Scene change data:
________________

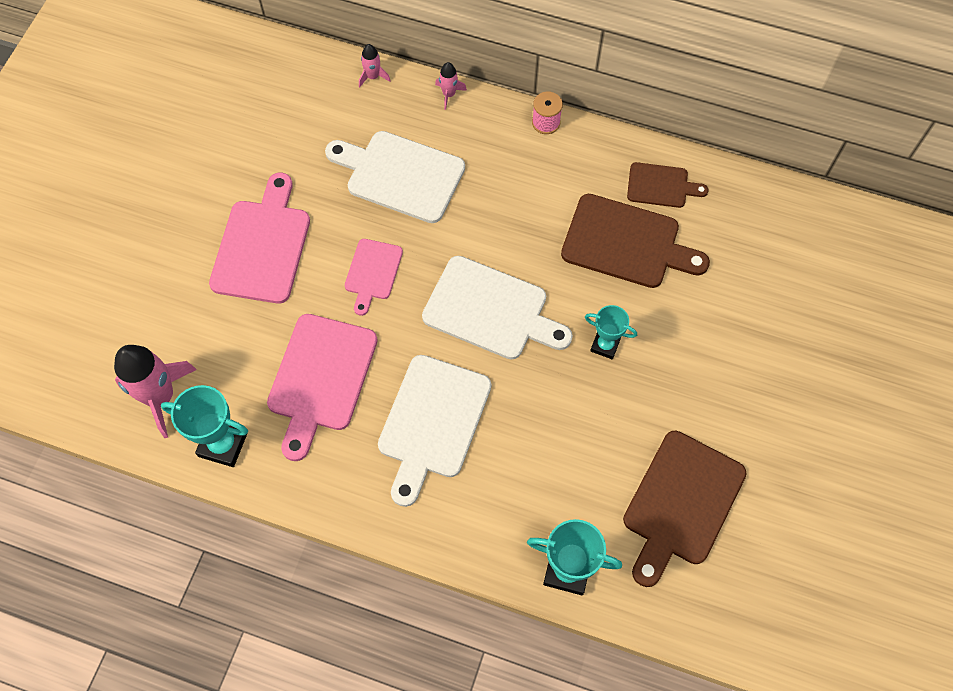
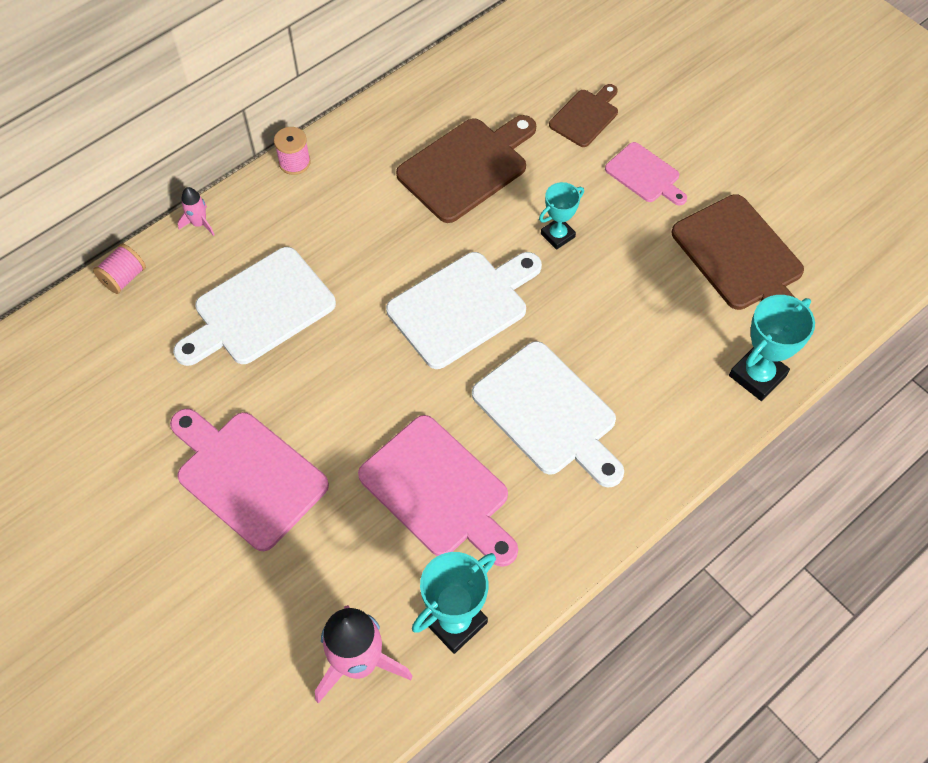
camera: 60 degrees left, 5 degrees down
(372, 272) = (352, 387): pink cutting board -> pink cutting board (645, 175)
(373, 76) = (124, 278): pink rocket -> pink spool
(661, 186) = (428, 112): brown cutting board -> brown cutting board (586, 116)

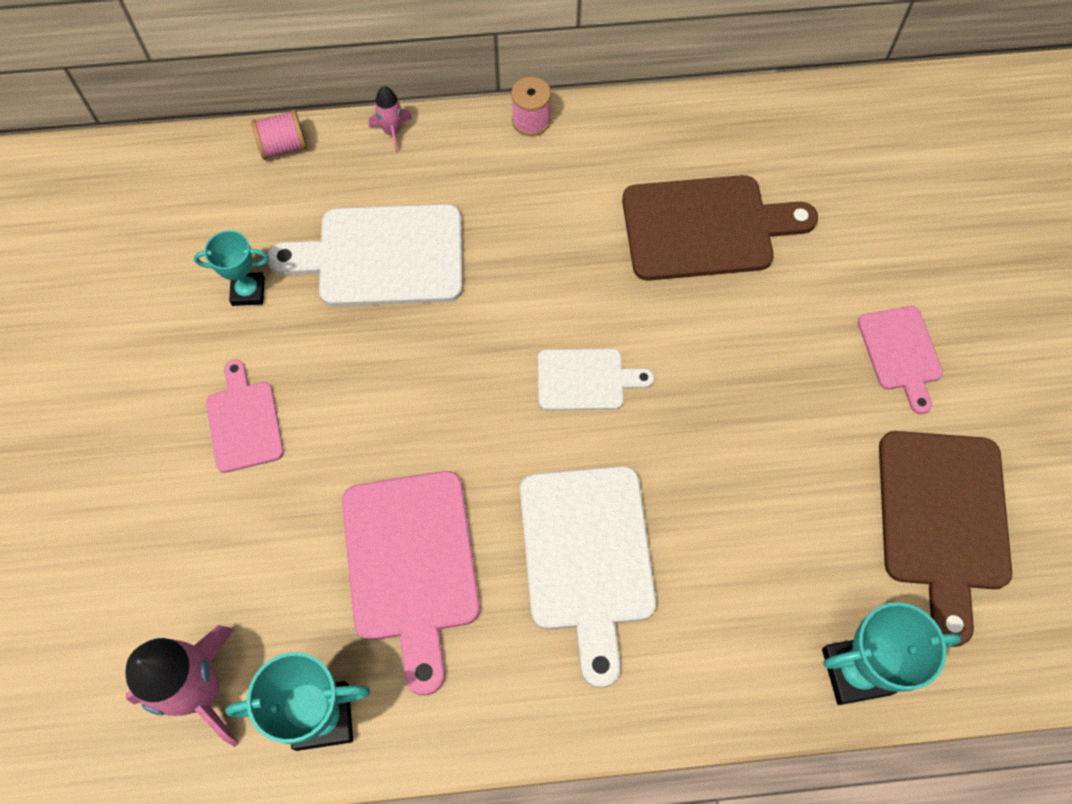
camera: 35 degrees right, 5 degrees up
(247, 475) = (244, 421): pink cutting board -> pink cutting board, size x0.57
(463, 306) = (586, 380): white cutting board -> white cutting board, size x0.57
(557, 235) = (747, 363): turquoise trophy -> turquoise trophy (248, 291)
(586, 116) = (882, 245): brown cutting board -> none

________________

Transcribe the entries word for word, without their pictures.

camera: 60 degrees left, 5 degrees down
(372, 272) = (352, 387): pink cutting board -> pink cutting board (645, 175)
(373, 76) = (124, 278): pink rocket -> pink spool
(661, 186) = (428, 112): brown cutting board -> brown cutting board (586, 116)

camera: 35 degrees right, 5 degrees up
(247, 475) = (244, 421): pink cutting board -> pink cutting board, size x0.57
(463, 306) = (586, 380): white cutting board -> white cutting board, size x0.57
(557, 235) = (747, 363): turquoise trophy -> turquoise trophy (248, 291)
(586, 116) = (882, 245): brown cutting board -> none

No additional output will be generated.